• [Work order]:
Only the number is requested. Tally the lines of the data that hold the string "wiper".

---------- The data ----------

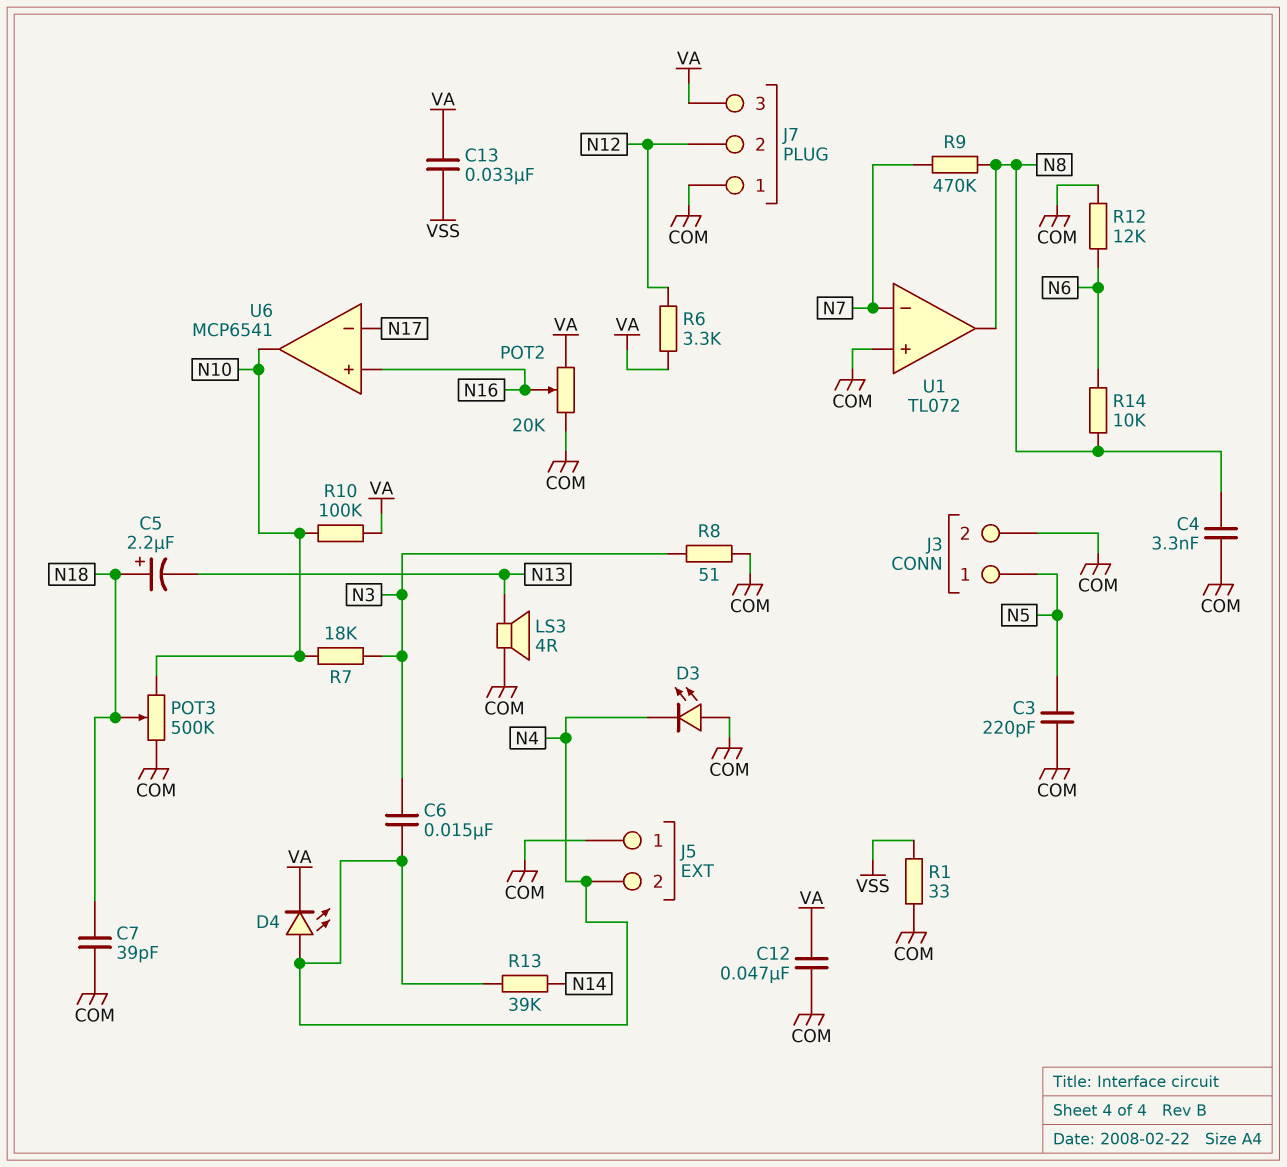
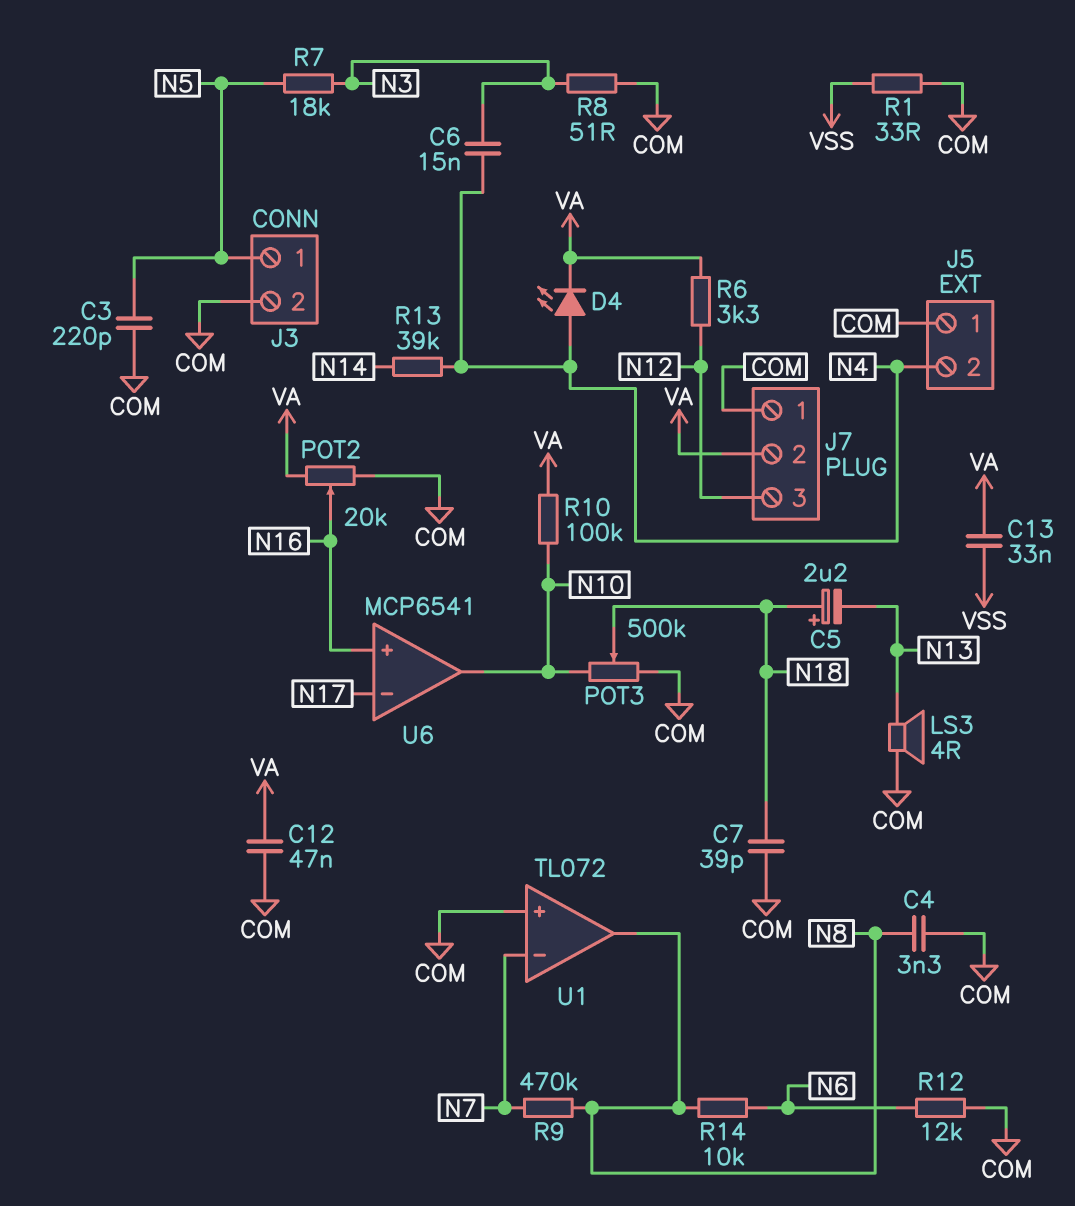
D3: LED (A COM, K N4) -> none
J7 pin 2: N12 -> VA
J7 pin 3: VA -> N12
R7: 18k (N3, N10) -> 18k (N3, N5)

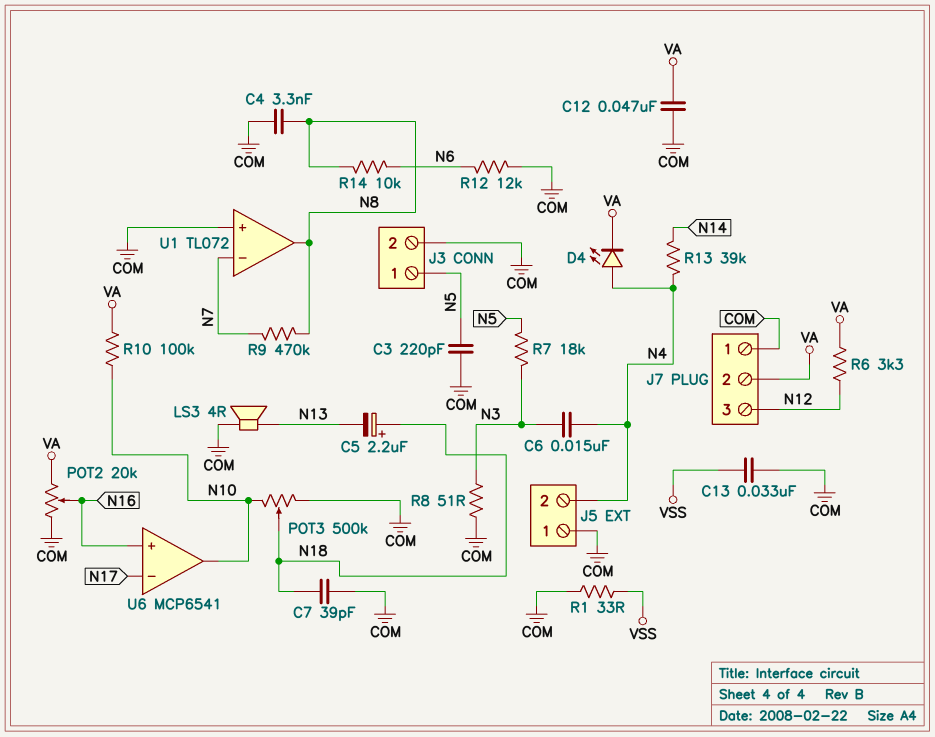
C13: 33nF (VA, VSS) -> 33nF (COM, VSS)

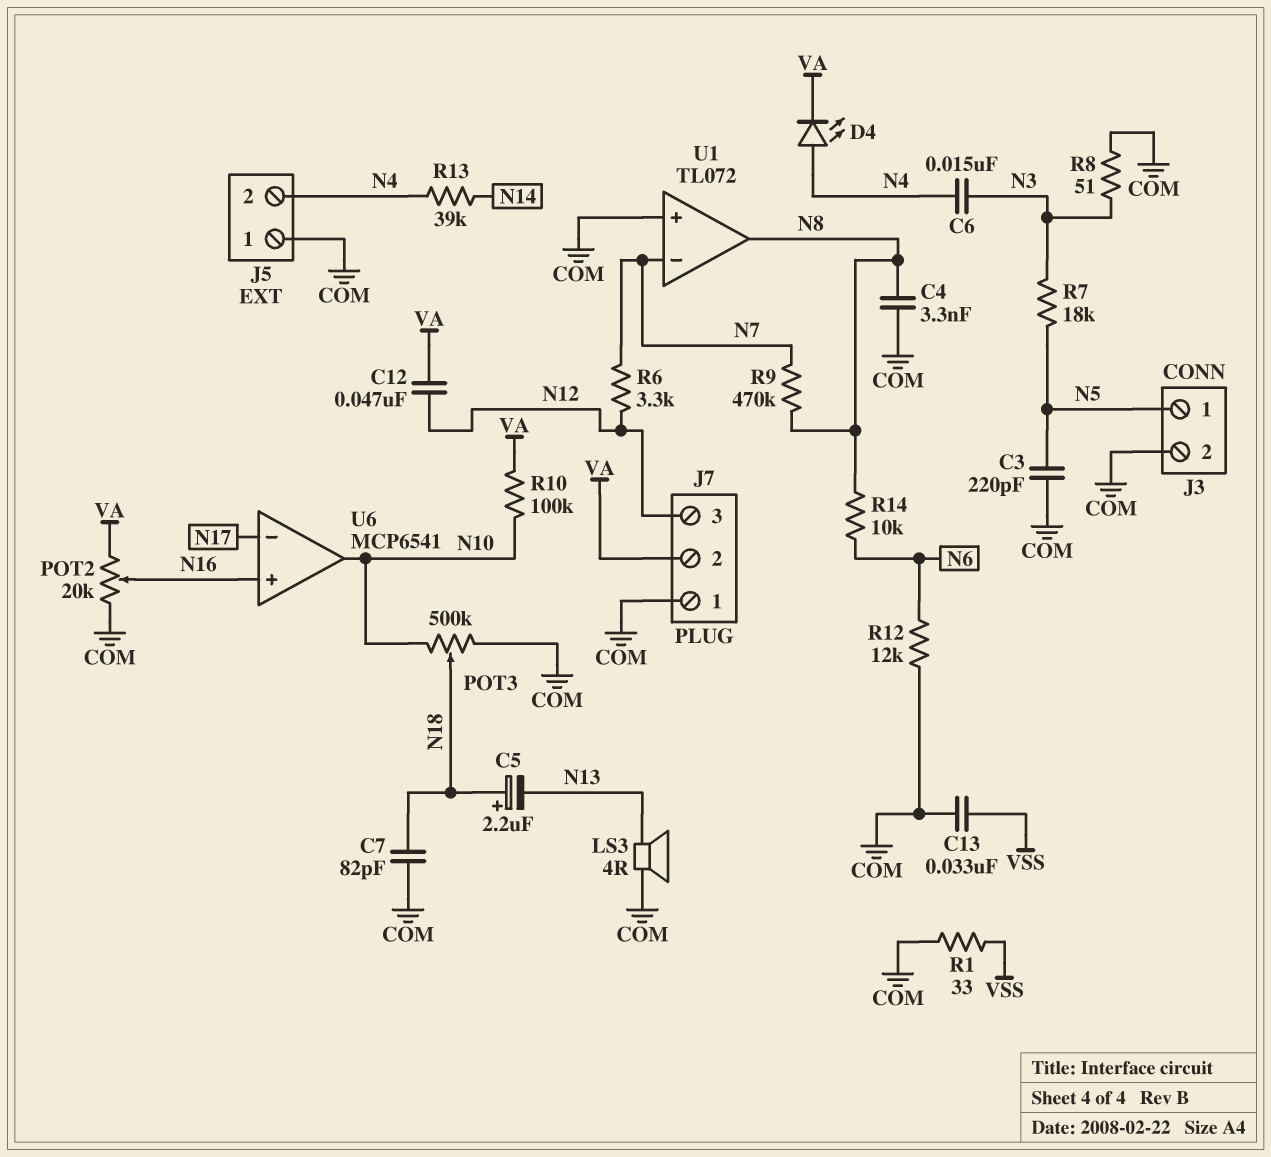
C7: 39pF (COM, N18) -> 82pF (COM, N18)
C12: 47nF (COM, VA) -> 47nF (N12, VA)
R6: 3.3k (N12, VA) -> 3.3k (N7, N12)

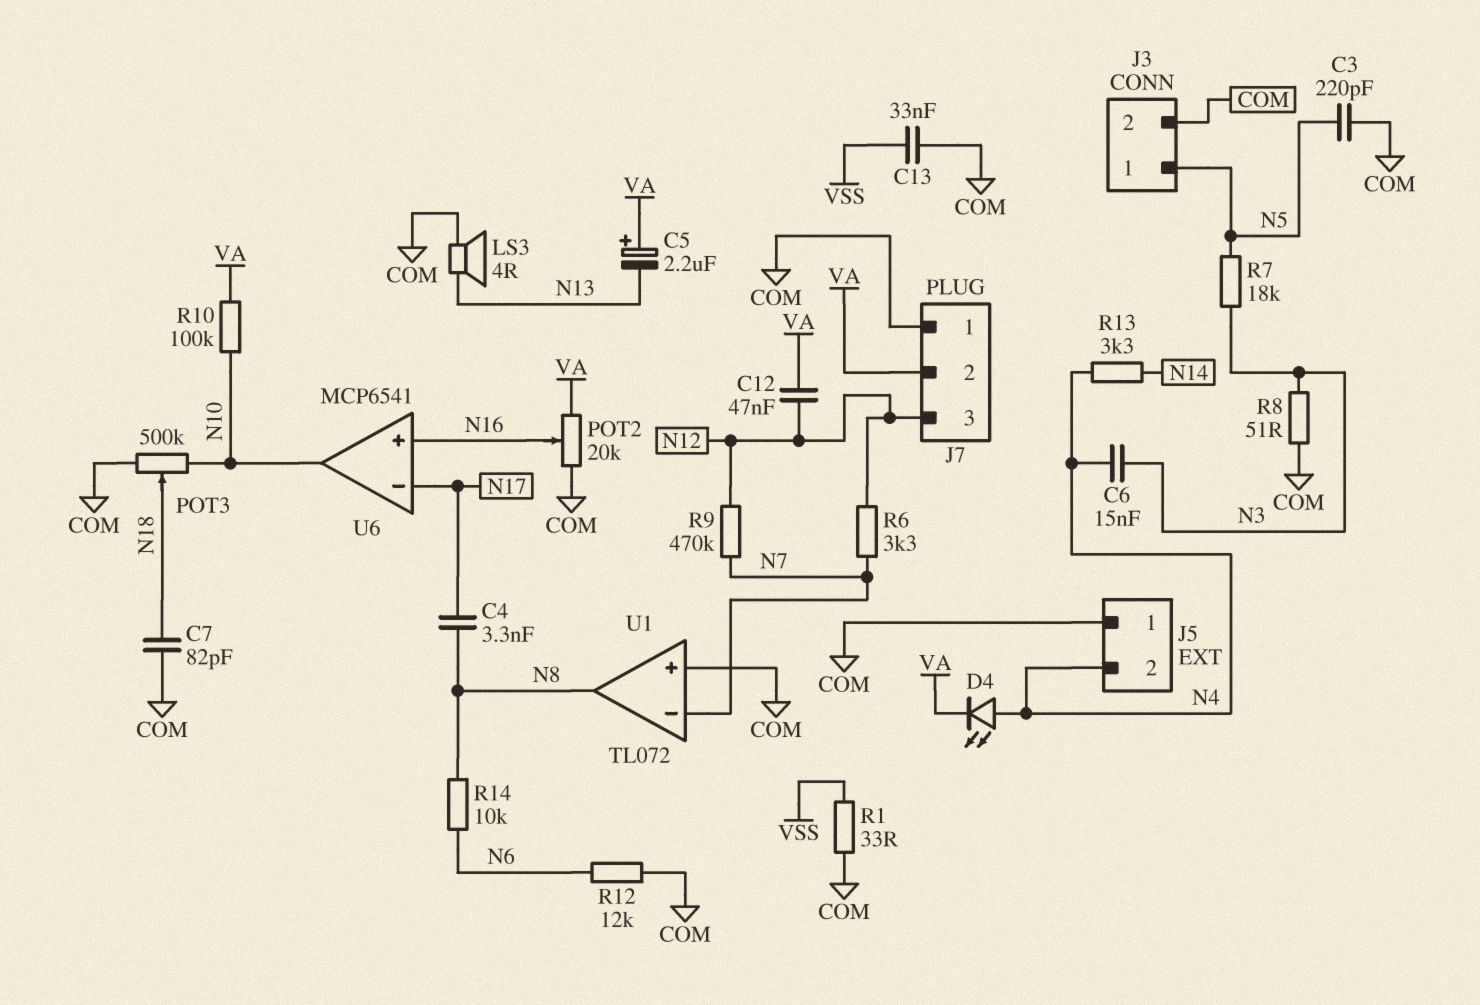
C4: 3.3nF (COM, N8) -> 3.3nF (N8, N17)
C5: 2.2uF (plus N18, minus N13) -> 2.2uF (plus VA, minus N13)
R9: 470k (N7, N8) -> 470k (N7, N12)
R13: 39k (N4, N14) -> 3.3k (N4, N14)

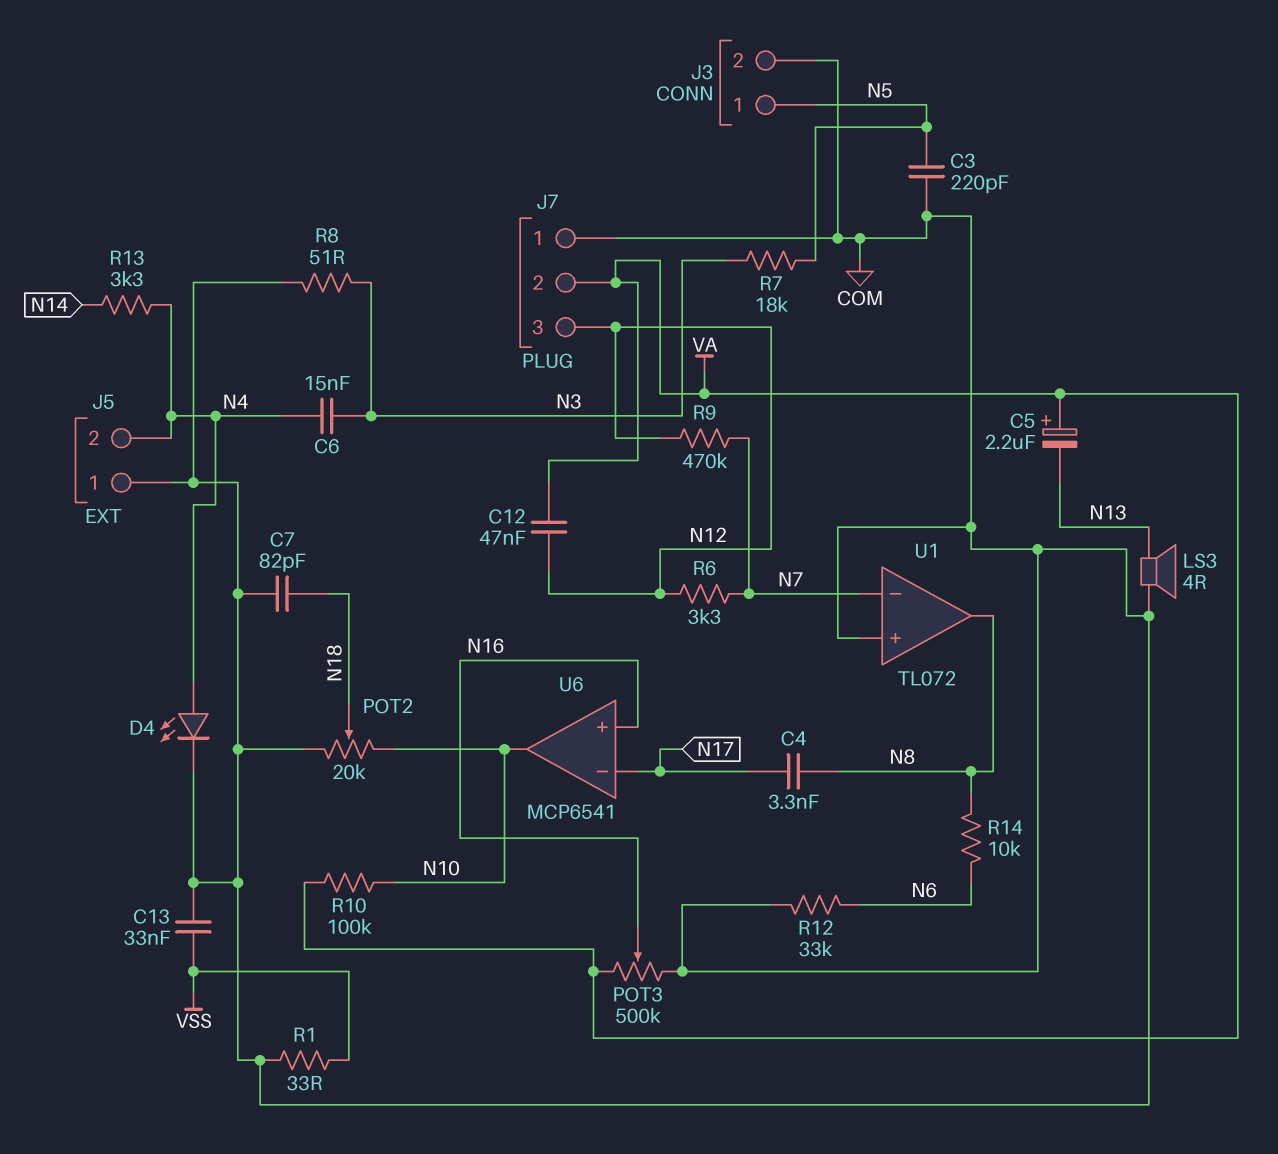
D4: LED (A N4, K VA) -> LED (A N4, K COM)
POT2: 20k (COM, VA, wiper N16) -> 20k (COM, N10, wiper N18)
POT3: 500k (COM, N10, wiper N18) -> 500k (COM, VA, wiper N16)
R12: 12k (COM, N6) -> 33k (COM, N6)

----------

• [Answer]:
2